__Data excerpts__
★ ★ ★
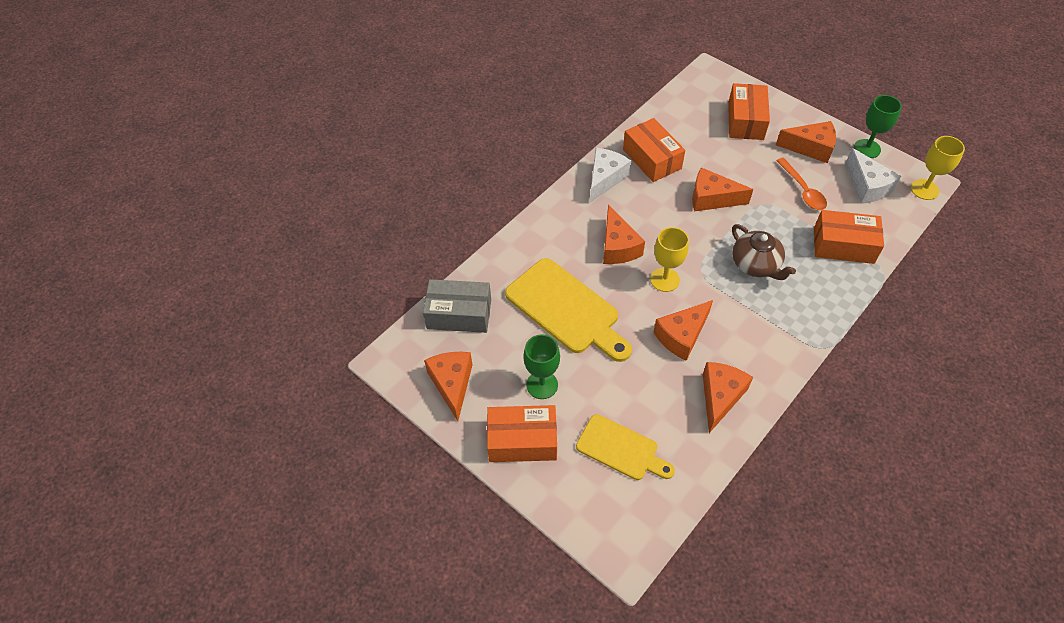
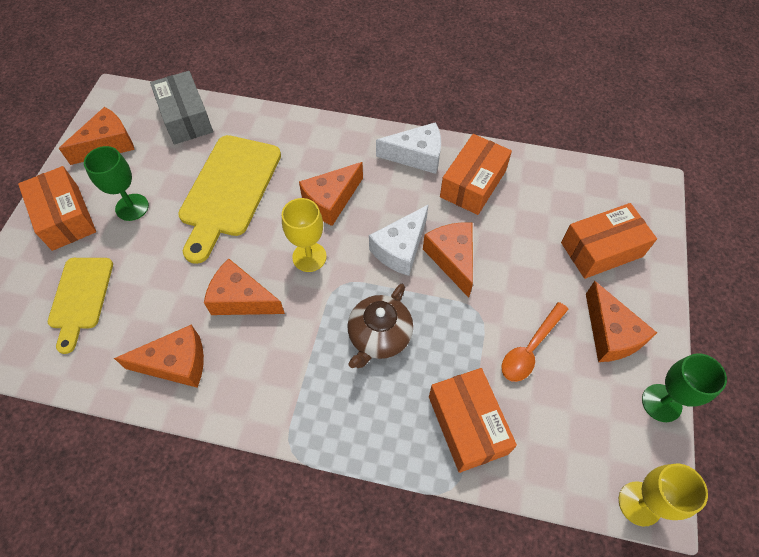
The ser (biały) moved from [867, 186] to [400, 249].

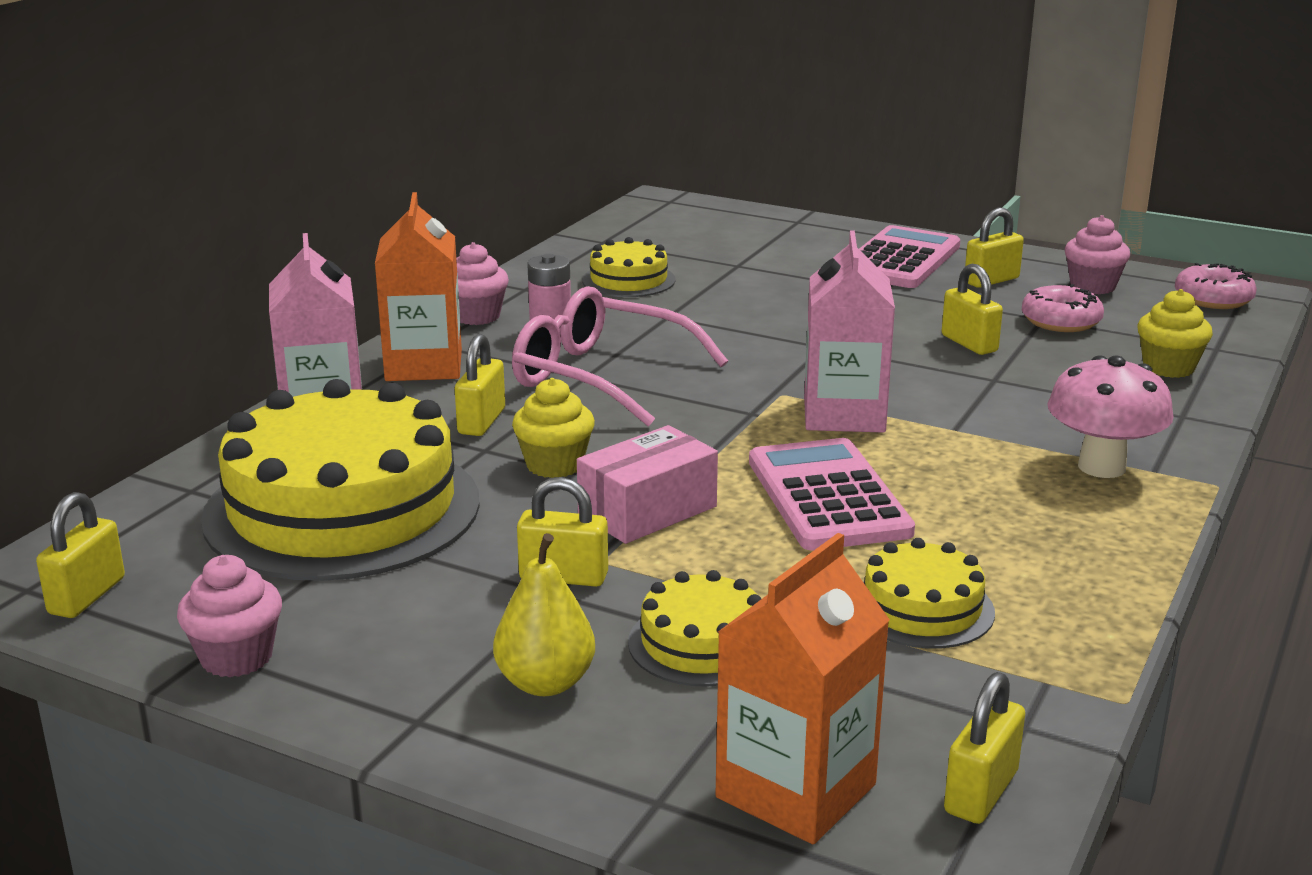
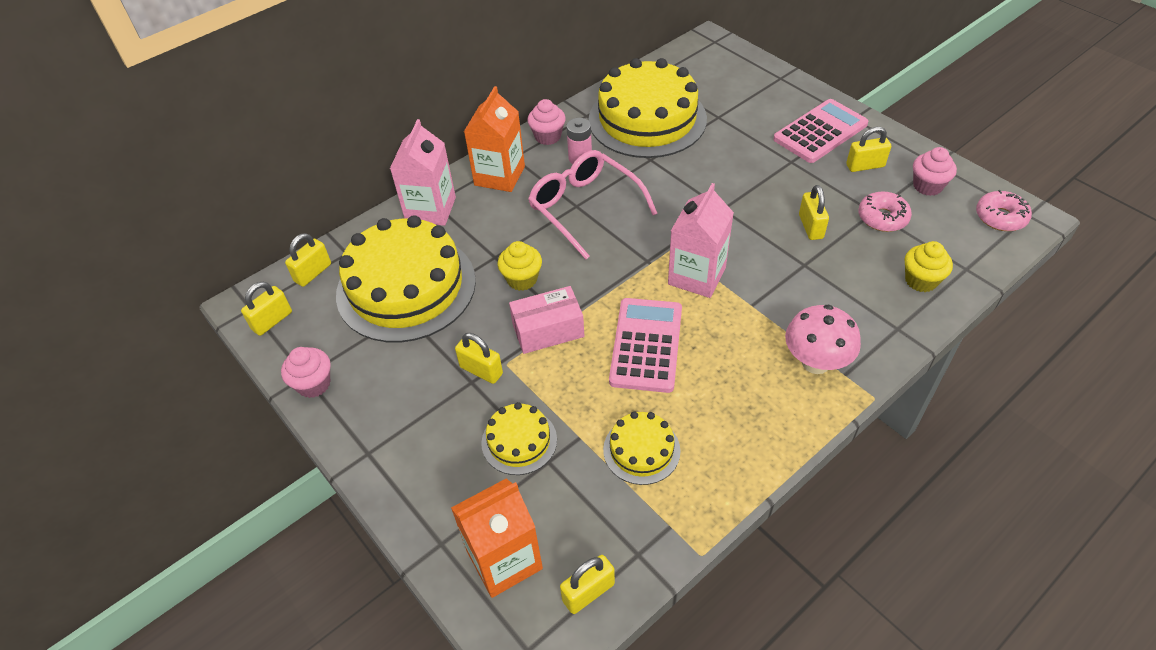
The tort (żółty) at [628, 280] changed to 2.14 times the size.
The kłódka (żółty) moved from [481, 421] to [313, 273].
The gruszka (żółty) at [545, 683] disappeared.

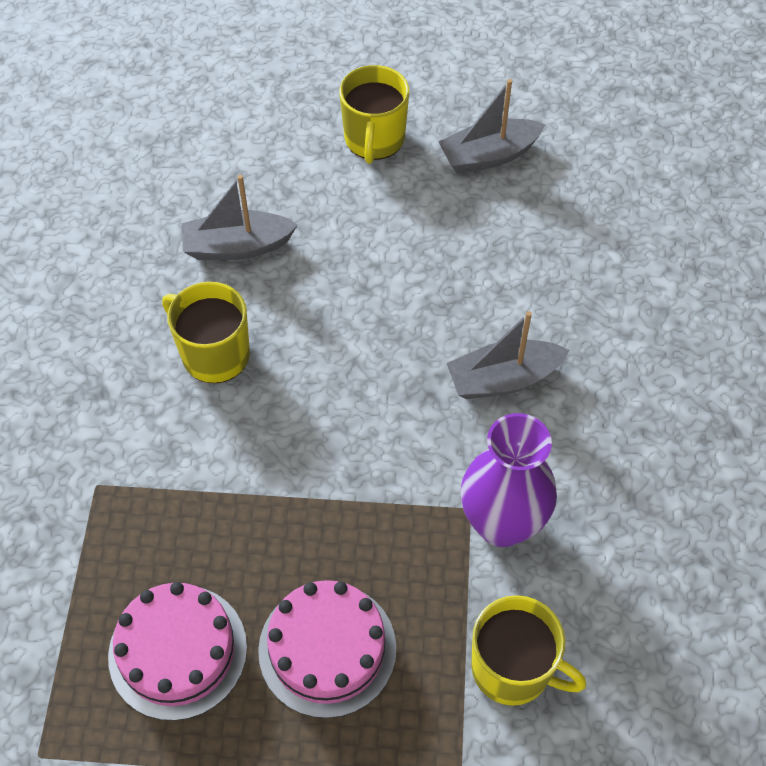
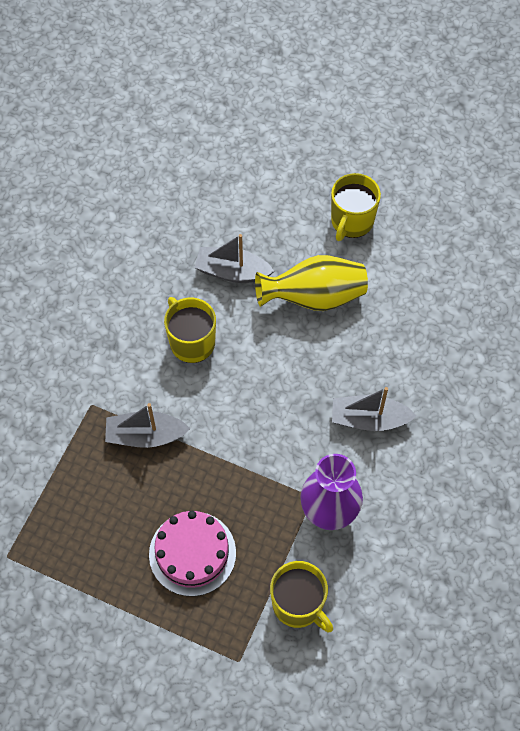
The łódka (szary) moved from [489, 156] to [145, 436].
The tort (różowy) at [177, 651] disappeared.
The wazon (żółty) at [314, 297] appeared.

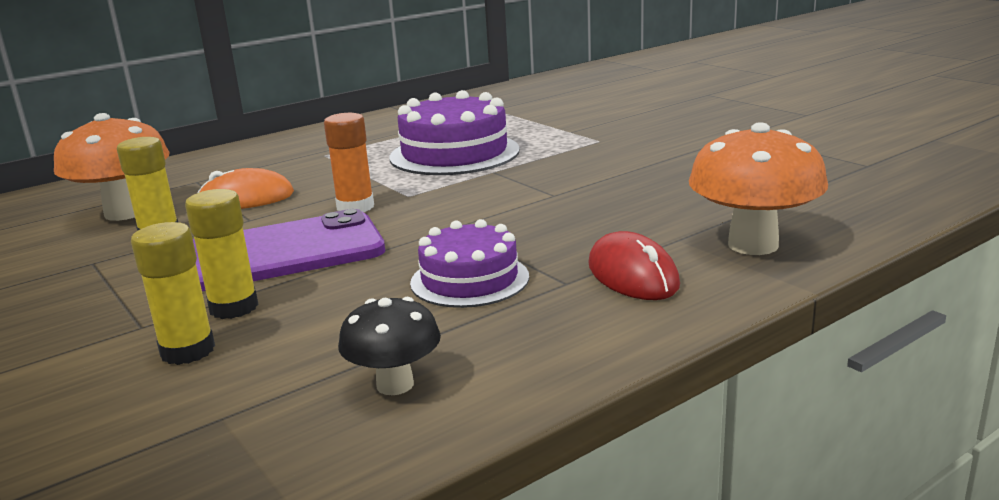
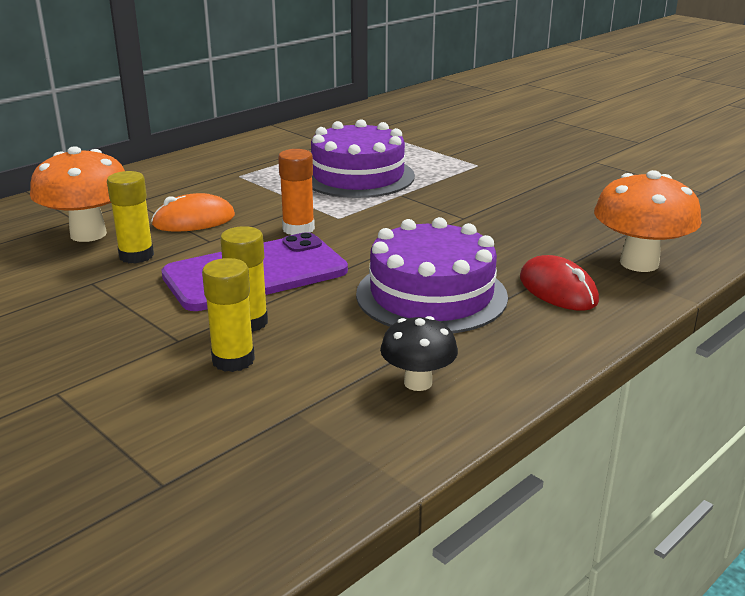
The tort (fioletowy) at [469, 280] changed to 1.59 times the size.

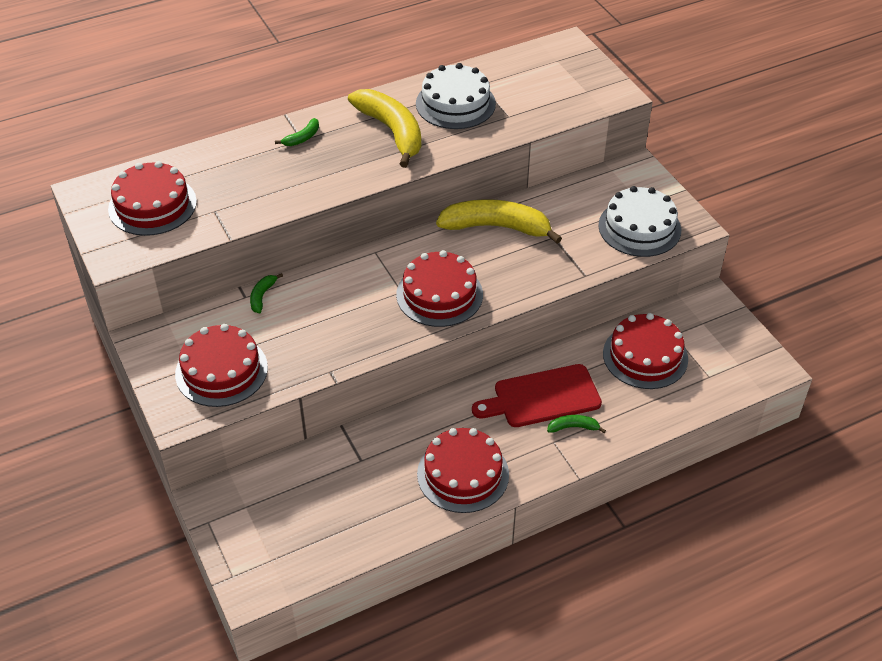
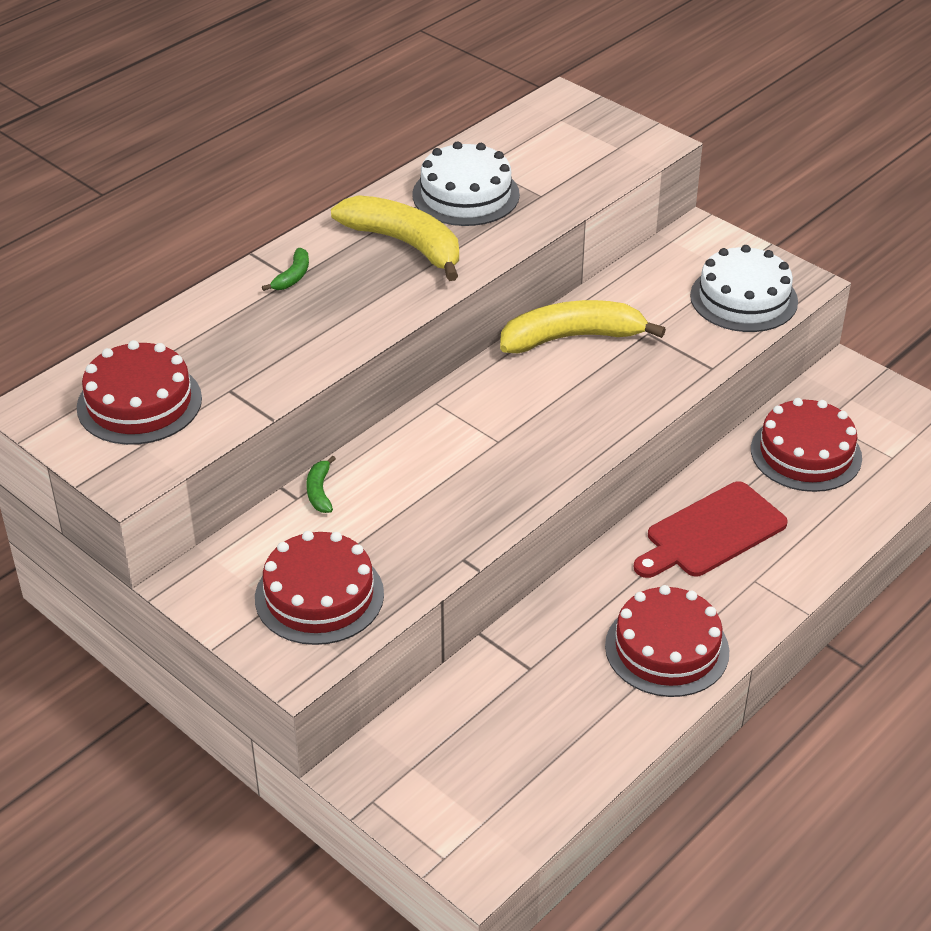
The tort (czerwony) at [439, 294] disappeared.
The banan (zielony) at [573, 427] disappeared.

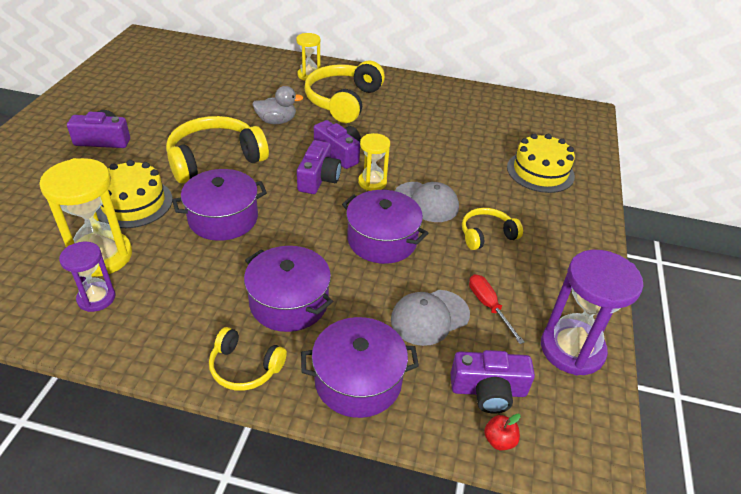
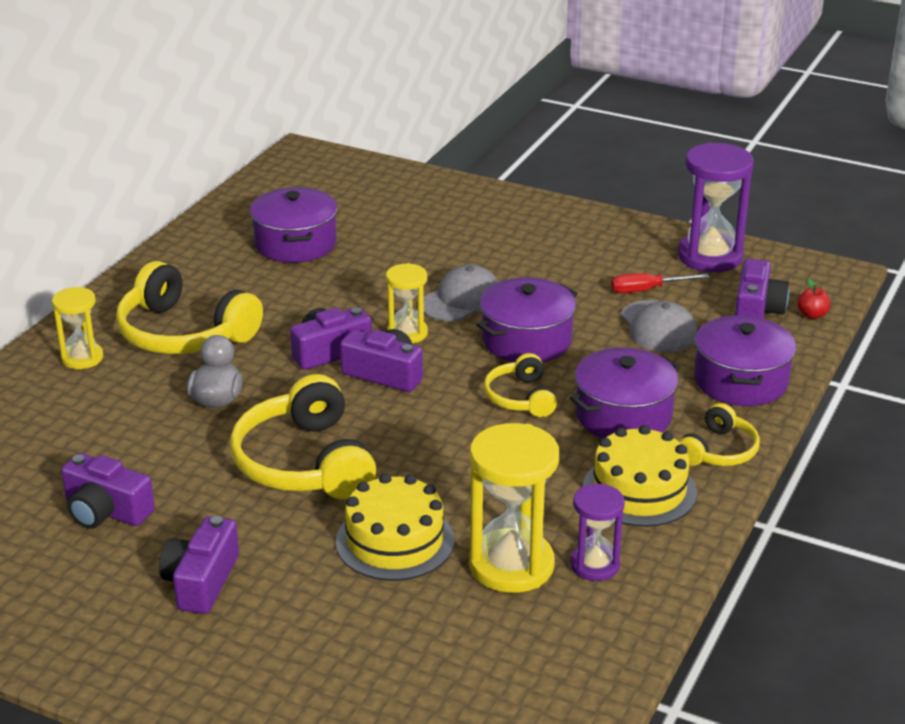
The tort (żółty) moved from [540, 171] to [639, 490].
The garnek (fioletowy) moved from [223, 218] to [295, 244].
The słuchawki (żółty) moved from [486, 235] to [520, 398].
The aparat fotograficzny (fioletowy) at [106, 511] appeared.

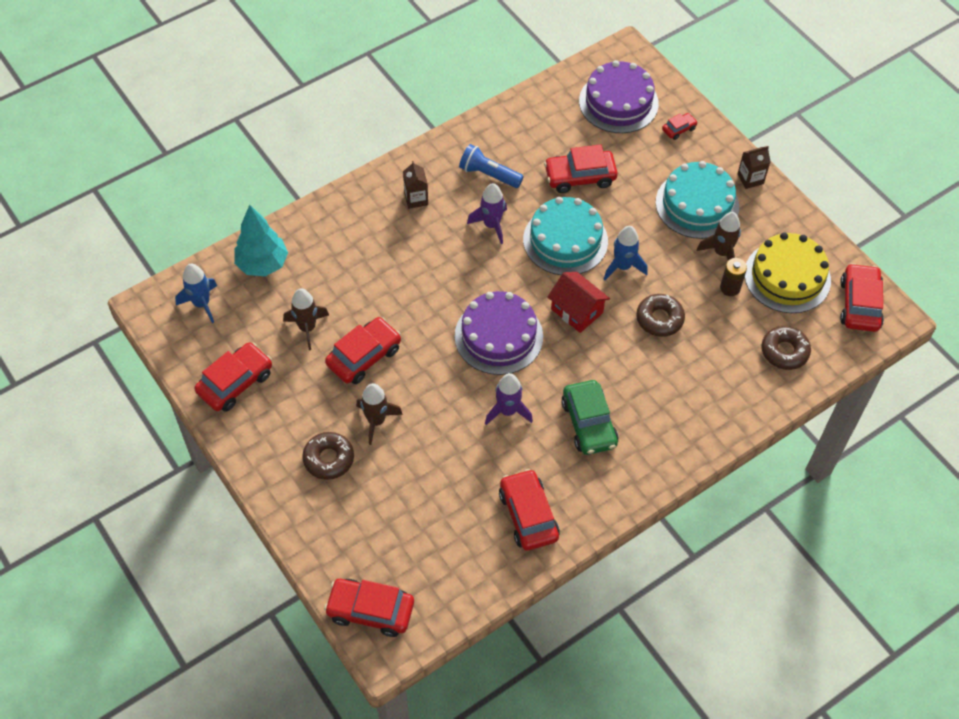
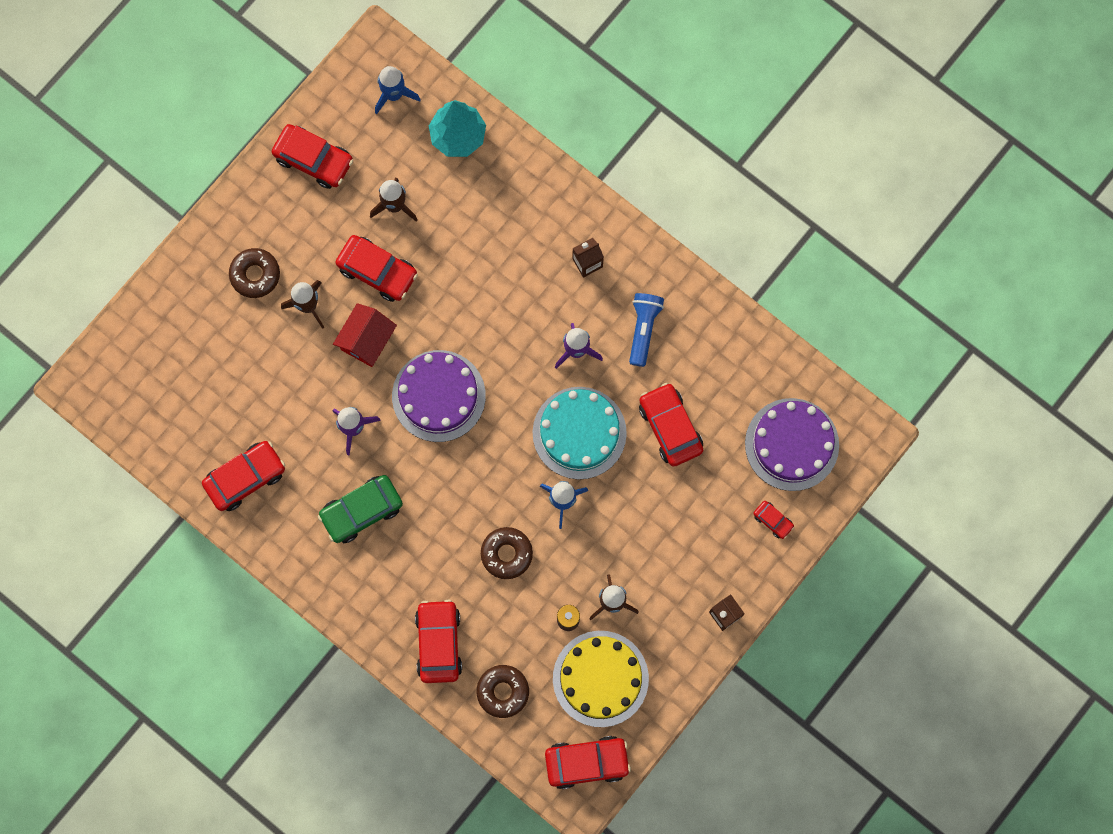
The tort (turkusowy) at [697, 204] disappeared.
The domek (czerwony) moved from [576, 311] to [367, 340].
The samochód (czerwony) moved from [370, 610] to [439, 643].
★ ★ ★
__Exercise__
Excluding all pictures, output exactly the lines from the line containing "The garnek (fioletowy)" through the last line of the entries above.

__Solved problem__
The garnek (fioletowy) moved from [223, 218] to [295, 244].
The słuchawki (żółty) moved from [486, 235] to [520, 398].
The aparat fotograficzny (fioletowy) at [106, 511] appeared.

The tort (turkusowy) at [697, 204] disappeared.
The domek (czerwony) moved from [576, 311] to [367, 340].
The samochód (czerwony) moved from [370, 610] to [439, 643].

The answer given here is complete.